**Your instructions:** Word for word, repeat the data that follows. Do not include the pictures.

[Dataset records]
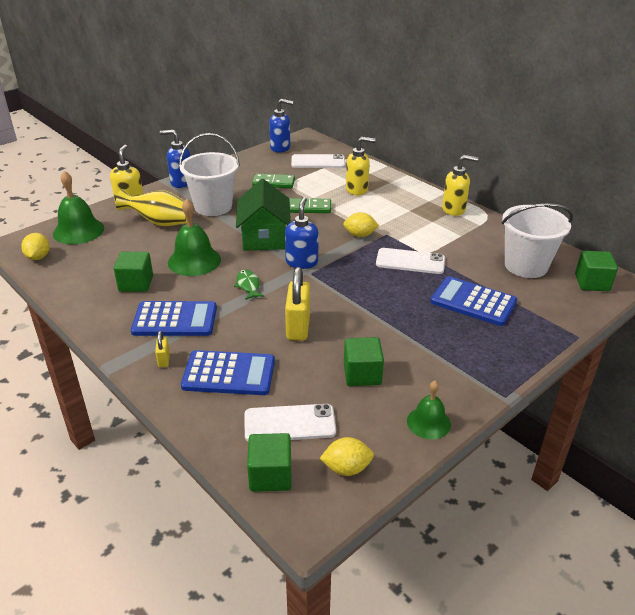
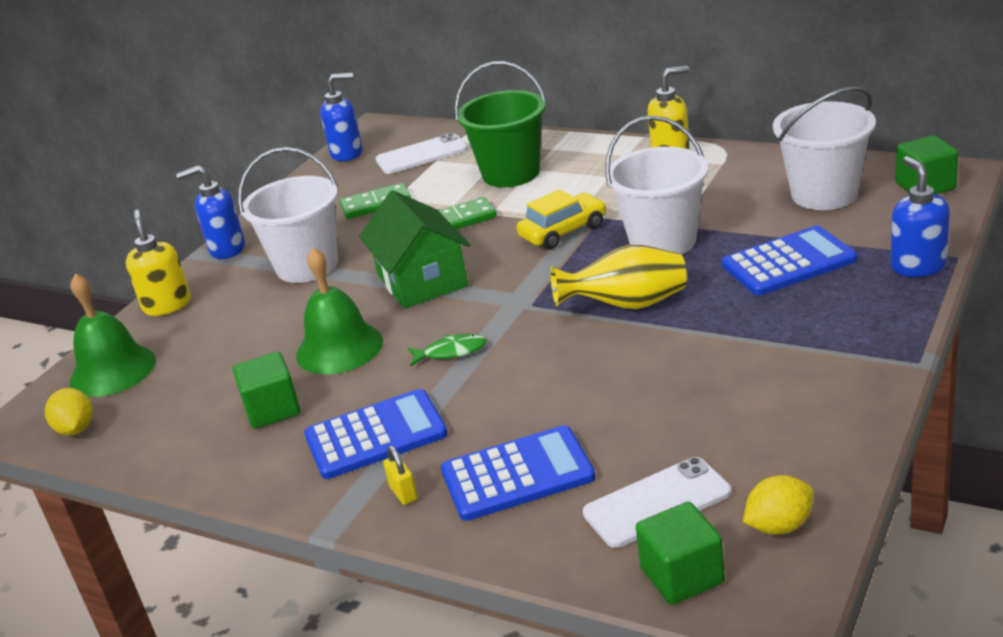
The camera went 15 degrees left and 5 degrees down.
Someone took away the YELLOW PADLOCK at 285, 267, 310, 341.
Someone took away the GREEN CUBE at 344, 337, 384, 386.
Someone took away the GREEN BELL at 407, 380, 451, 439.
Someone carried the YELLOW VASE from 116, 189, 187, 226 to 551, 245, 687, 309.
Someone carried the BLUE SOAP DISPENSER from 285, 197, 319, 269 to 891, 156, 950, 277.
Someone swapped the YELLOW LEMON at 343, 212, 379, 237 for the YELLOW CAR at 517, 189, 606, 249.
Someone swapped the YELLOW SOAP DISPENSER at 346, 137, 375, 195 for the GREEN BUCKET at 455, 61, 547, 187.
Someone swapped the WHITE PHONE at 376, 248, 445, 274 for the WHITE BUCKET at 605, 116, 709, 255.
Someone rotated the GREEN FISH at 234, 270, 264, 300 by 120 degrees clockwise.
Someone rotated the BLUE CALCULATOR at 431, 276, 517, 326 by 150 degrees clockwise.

**Exercise solution:**
The camera went 15 degrees left and 5 degrees down.
Someone took away the YELLOW PADLOCK at 285, 267, 310, 341.
Someone took away the GREEN CUBE at 344, 337, 384, 386.
Someone took away the GREEN BELL at 407, 380, 451, 439.
Someone carried the YELLOW VASE from 116, 189, 187, 226 to 551, 245, 687, 309.
Someone carried the BLUE SOAP DISPENSER from 285, 197, 319, 269 to 891, 156, 950, 277.
Someone swapped the YELLOW LEMON at 343, 212, 379, 237 for the YELLOW CAR at 517, 189, 606, 249.
Someone swapped the YELLOW SOAP DISPENSER at 346, 137, 375, 195 for the GREEN BUCKET at 455, 61, 547, 187.
Someone swapped the WHITE PHONE at 376, 248, 445, 274 for the WHITE BUCKET at 605, 116, 709, 255.
Someone rotated the GREEN FISH at 234, 270, 264, 300 by 120 degrees clockwise.
Someone rotated the BLUE CALCULATOR at 431, 276, 517, 326 by 150 degrees clockwise.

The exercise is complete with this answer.